**Difference listings**:
BEGIN
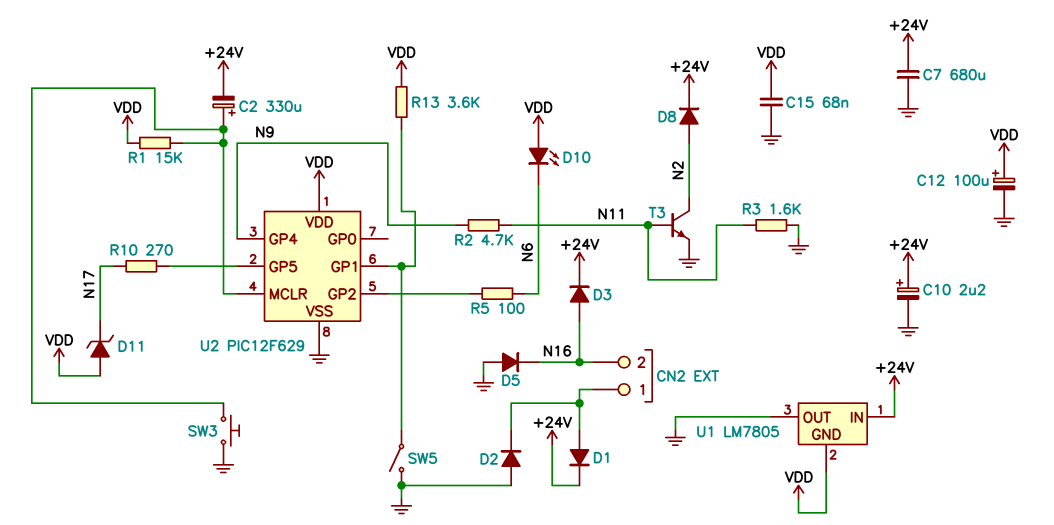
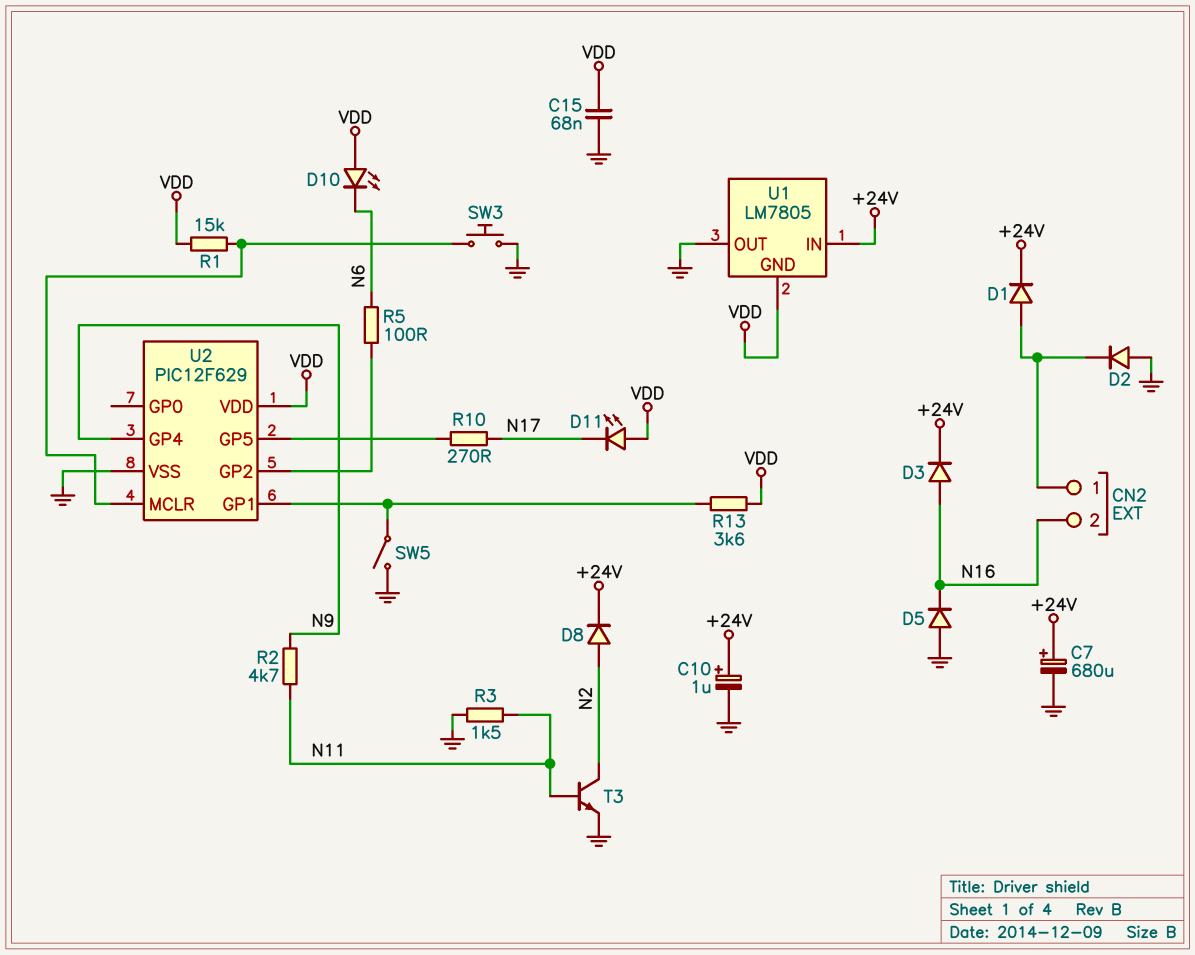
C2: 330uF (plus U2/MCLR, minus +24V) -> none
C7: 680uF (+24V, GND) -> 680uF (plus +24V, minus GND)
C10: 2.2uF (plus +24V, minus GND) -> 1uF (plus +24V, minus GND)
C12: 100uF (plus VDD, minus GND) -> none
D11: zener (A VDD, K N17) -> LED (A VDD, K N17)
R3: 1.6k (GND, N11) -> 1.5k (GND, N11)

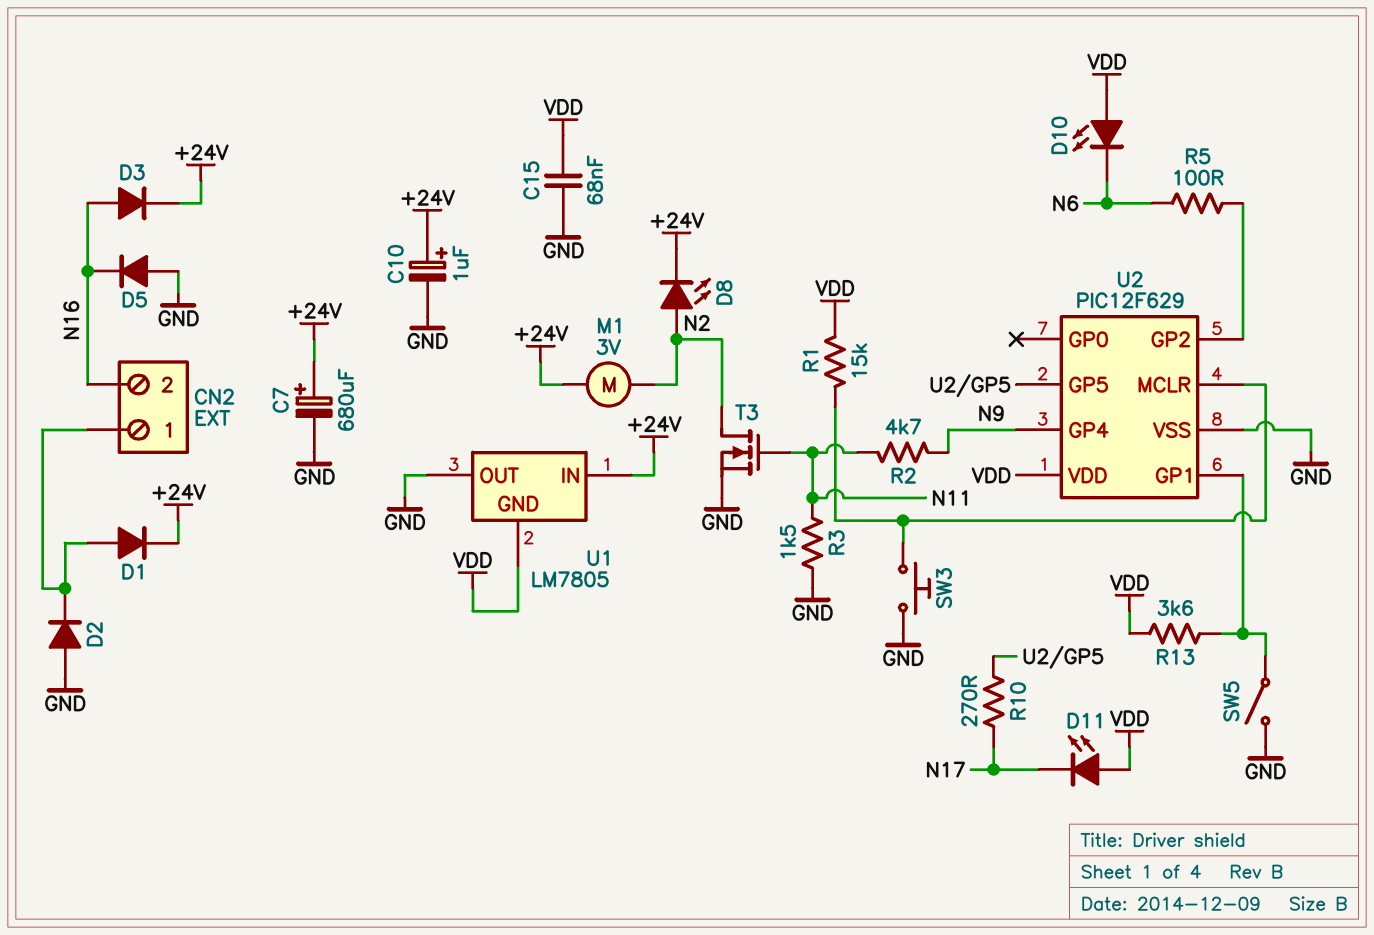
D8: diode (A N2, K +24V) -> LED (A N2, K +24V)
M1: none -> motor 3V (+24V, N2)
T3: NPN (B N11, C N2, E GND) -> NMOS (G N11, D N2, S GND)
END
BEGIN
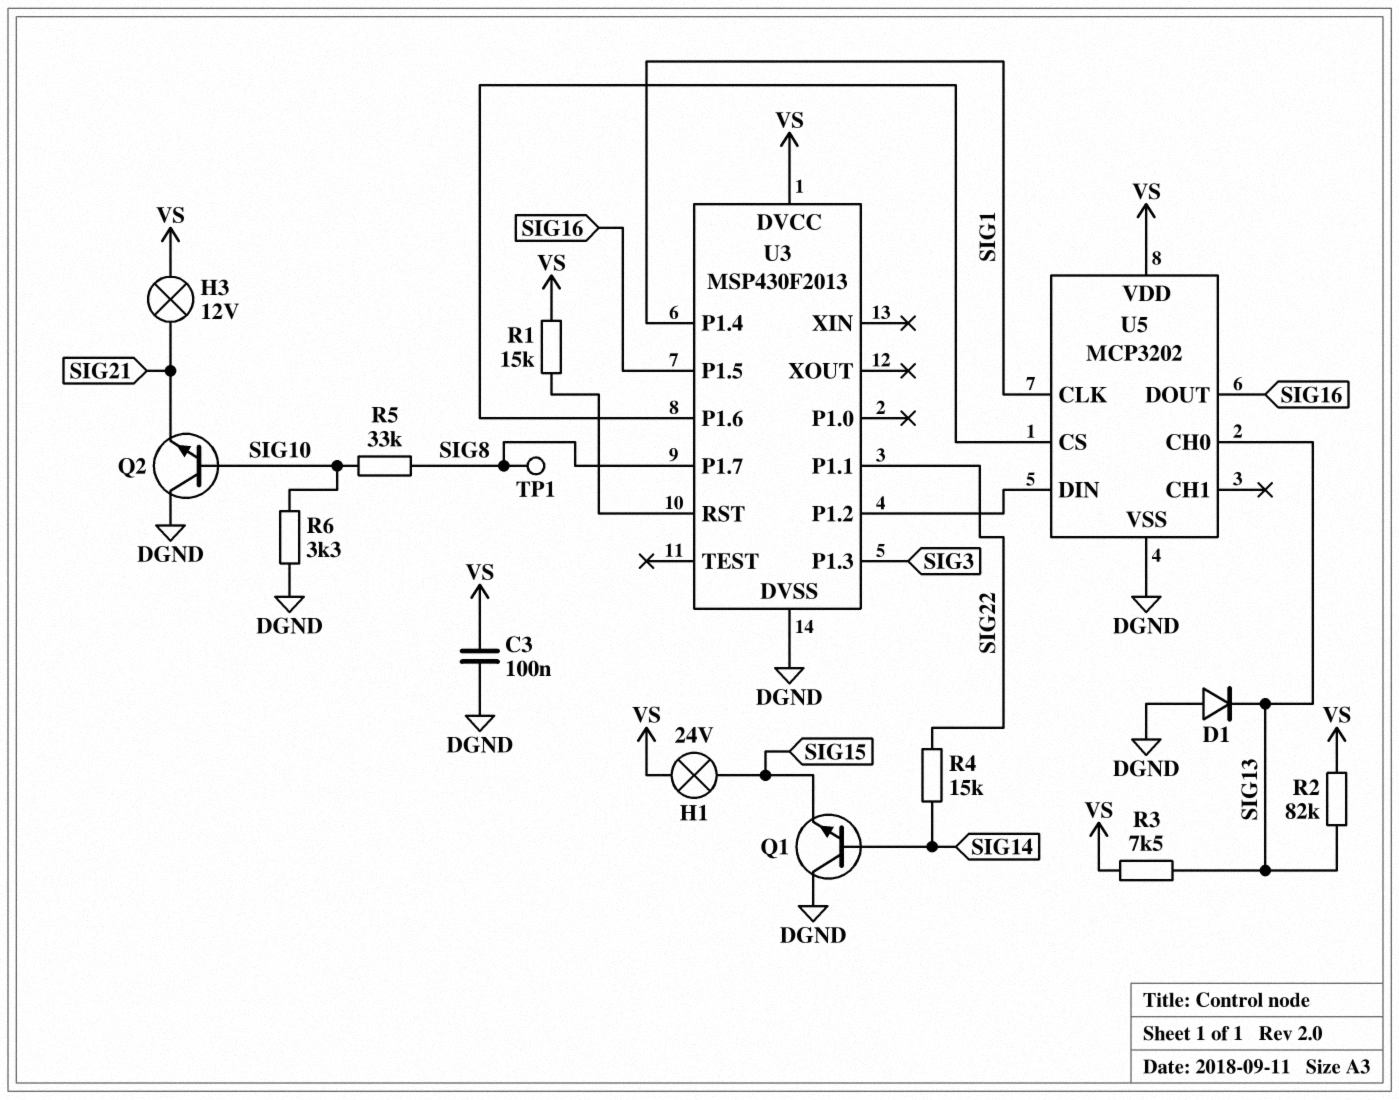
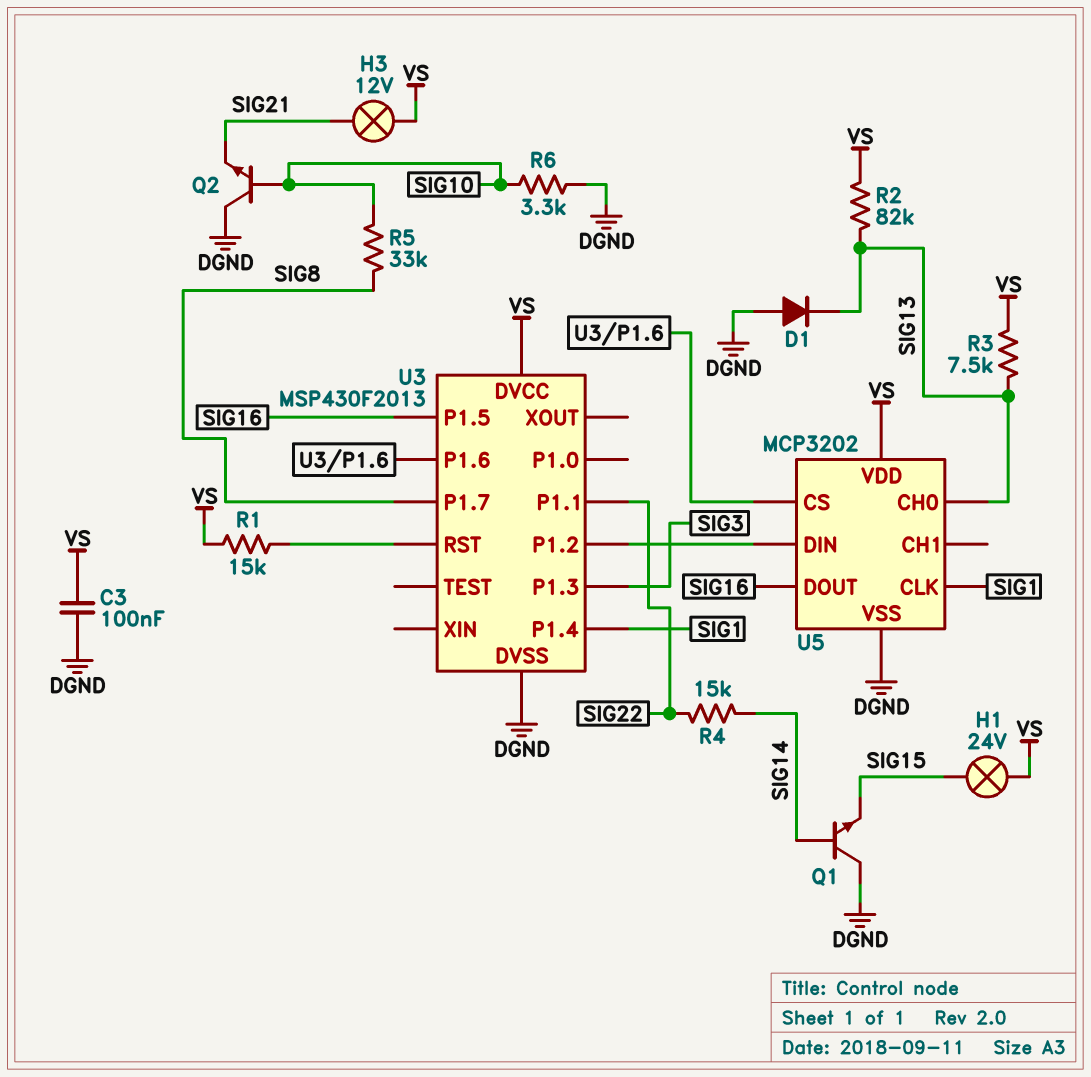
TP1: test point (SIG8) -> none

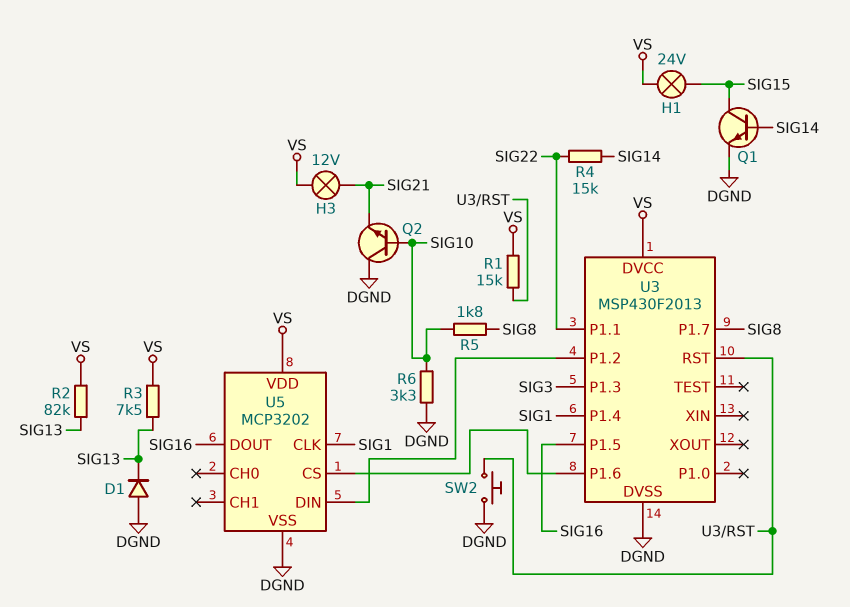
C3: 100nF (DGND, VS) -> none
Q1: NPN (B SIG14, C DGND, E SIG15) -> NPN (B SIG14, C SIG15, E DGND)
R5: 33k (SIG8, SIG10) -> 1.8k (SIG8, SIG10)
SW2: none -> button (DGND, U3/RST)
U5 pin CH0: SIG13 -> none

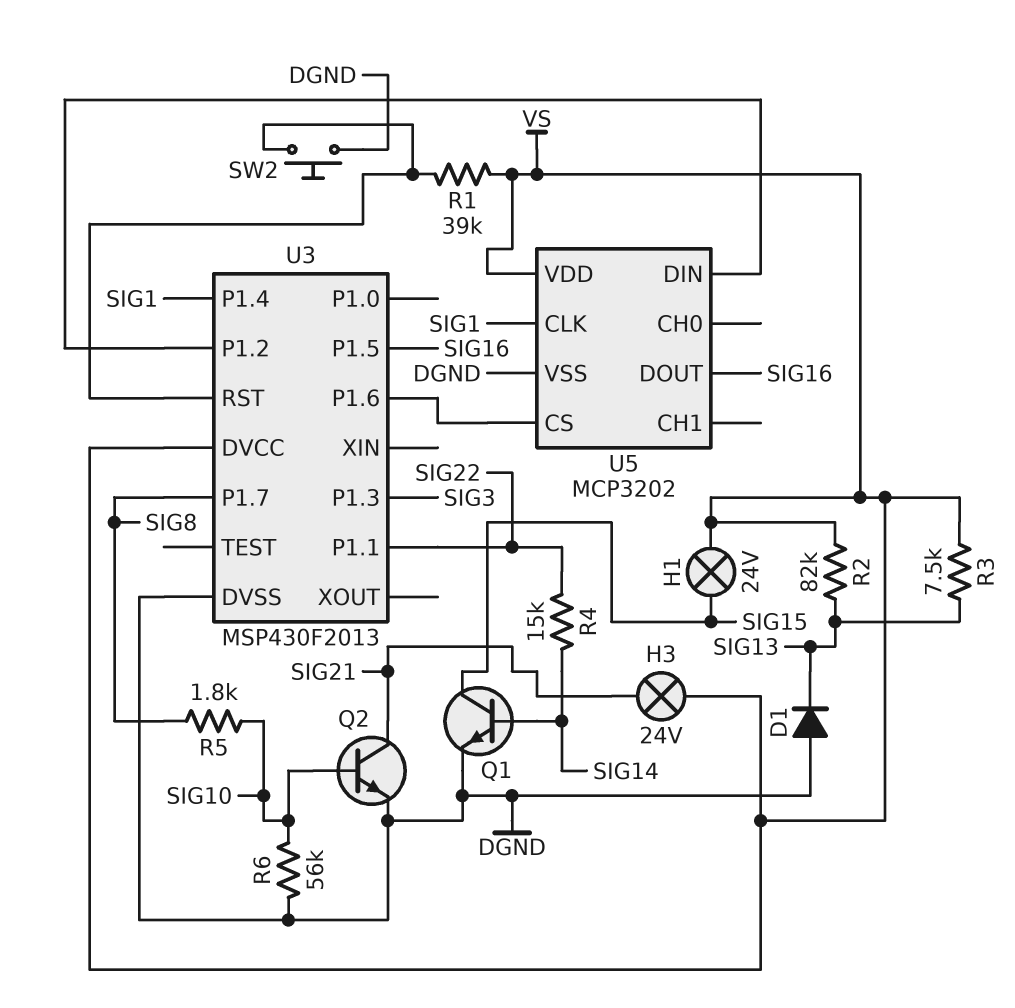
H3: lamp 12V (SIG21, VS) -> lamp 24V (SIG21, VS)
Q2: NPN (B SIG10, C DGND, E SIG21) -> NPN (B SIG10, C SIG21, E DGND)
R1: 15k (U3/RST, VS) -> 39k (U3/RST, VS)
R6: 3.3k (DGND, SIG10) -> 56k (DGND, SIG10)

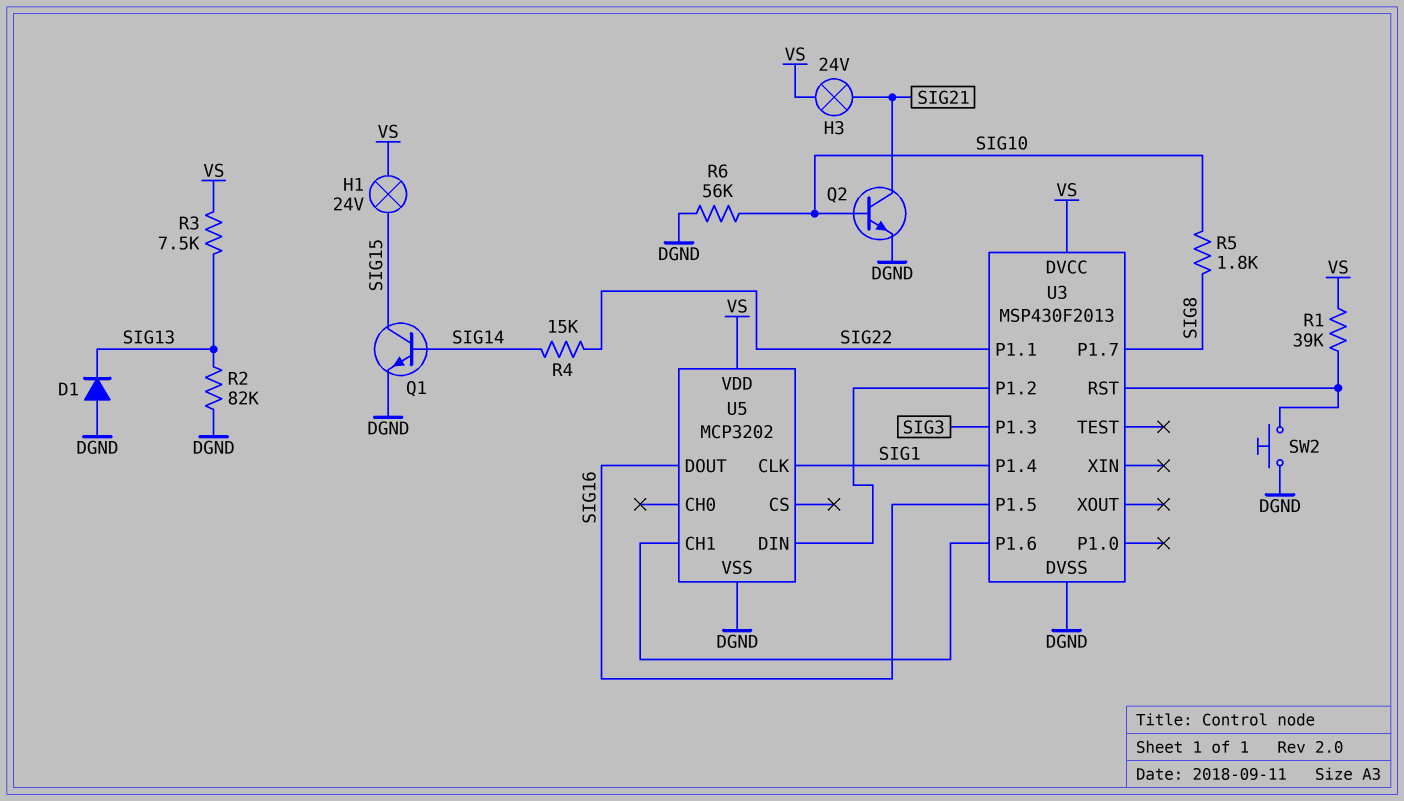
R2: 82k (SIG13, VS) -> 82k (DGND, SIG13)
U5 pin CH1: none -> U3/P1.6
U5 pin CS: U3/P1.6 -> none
END
BEGIN
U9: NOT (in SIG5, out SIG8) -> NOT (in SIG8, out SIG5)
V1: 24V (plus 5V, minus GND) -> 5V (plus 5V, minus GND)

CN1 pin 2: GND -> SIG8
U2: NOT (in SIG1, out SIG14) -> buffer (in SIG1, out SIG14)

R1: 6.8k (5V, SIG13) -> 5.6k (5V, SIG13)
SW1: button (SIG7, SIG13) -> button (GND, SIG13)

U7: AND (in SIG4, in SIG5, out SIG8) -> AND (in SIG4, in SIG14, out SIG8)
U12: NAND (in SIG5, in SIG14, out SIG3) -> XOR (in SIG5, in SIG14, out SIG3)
END
Report every line of the entries that carries the word "none".

**WRITTEN RESPONSE**:
C2: 330uF (plus U2/MCLR, minus +24V) -> none
C12: 100uF (plus VDD, minus GND) -> none
M1: none -> motor 3V (+24V, N2)
TP1: test point (SIG8) -> none
C3: 100nF (DGND, VS) -> none
SW2: none -> button (DGND, U3/RST)
U5 pin CH0: SIG13 -> none
U5 pin CH1: none -> U3/P1.6
U5 pin CS: U3/P1.6 -> none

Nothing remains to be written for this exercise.